* _YOUR INSTRUCTIONS_: Please retype the entries below exactly as they are written.

++++ MATERIALS PROVIDED ++++

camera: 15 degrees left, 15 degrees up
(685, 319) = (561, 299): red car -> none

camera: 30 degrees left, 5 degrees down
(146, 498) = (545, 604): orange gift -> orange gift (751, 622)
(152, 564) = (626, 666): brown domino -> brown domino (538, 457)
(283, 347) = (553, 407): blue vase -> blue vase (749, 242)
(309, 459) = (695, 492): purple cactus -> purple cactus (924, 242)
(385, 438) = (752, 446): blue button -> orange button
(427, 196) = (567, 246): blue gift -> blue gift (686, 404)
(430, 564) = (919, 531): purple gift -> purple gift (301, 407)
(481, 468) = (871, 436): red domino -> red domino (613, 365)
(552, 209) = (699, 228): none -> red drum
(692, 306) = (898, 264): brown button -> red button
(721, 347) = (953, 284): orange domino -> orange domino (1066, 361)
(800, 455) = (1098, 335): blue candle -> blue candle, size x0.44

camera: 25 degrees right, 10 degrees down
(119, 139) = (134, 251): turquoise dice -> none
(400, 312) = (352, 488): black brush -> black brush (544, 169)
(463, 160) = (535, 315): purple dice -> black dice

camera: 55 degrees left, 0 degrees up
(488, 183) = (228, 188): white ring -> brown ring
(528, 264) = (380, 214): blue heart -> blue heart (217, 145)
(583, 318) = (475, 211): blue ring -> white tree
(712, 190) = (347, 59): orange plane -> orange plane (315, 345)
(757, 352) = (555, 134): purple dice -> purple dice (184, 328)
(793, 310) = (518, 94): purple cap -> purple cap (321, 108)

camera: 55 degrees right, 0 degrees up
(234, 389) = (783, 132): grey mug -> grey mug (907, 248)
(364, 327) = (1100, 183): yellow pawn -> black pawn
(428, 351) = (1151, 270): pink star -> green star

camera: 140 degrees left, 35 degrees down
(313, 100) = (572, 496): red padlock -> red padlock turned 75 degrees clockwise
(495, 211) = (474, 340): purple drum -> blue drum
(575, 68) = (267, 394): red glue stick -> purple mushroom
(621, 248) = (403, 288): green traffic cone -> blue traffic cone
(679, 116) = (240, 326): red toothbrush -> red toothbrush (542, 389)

++++

* _ANSWER BOX_:
camera: 15 degrees left, 15 degrees up
(685, 319) = (561, 299): red car -> none

camera: 30 degrees left, 5 degrees down
(146, 498) = (545, 604): orange gift -> orange gift (751, 622)
(152, 564) = (626, 666): brown domino -> brown domino (538, 457)
(283, 347) = (553, 407): blue vase -> blue vase (749, 242)
(309, 459) = (695, 492): purple cactus -> purple cactus (924, 242)
(385, 438) = (752, 446): blue button -> orange button
(427, 196) = (567, 246): blue gift -> blue gift (686, 404)
(430, 564) = (919, 531): purple gift -> purple gift (301, 407)
(481, 468) = (871, 436): red domino -> red domino (613, 365)
(552, 209) = (699, 228): none -> red drum
(692, 306) = (898, 264): brown button -> red button
(721, 347) = (953, 284): orange domino -> orange domino (1066, 361)
(800, 455) = (1098, 335): blue candle -> blue candle, size x0.44

camera: 25 degrees right, 10 degrees down
(119, 139) = (134, 251): turquoise dice -> none
(400, 312) = (352, 488): black brush -> black brush (544, 169)
(463, 160) = (535, 315): purple dice -> black dice

camera: 55 degrees left, 0 degrees up
(488, 183) = (228, 188): white ring -> brown ring
(528, 264) = (380, 214): blue heart -> blue heart (217, 145)
(583, 318) = (475, 211): blue ring -> white tree
(712, 190) = (347, 59): orange plane -> orange plane (315, 345)
(757, 352) = (555, 134): purple dice -> purple dice (184, 328)
(793, 310) = (518, 94): purple cap -> purple cap (321, 108)

camera: 55 degrees right, 0 degrees up
(234, 389) = (783, 132): grey mug -> grey mug (907, 248)
(364, 327) = (1100, 183): yellow pawn -> black pawn
(428, 351) = (1151, 270): pink star -> green star

camera: 140 degrees left, 35 degrees down
(313, 100) = (572, 496): red padlock -> red padlock turned 75 degrees clockwise
(495, 211) = (474, 340): purple drum -> blue drum
(575, 68) = (267, 394): red glue stick -> purple mushroom
(621, 248) = (403, 288): green traffic cone -> blue traffic cone
(679, 116) = (240, 326): red toothbrush -> red toothbrush (542, 389)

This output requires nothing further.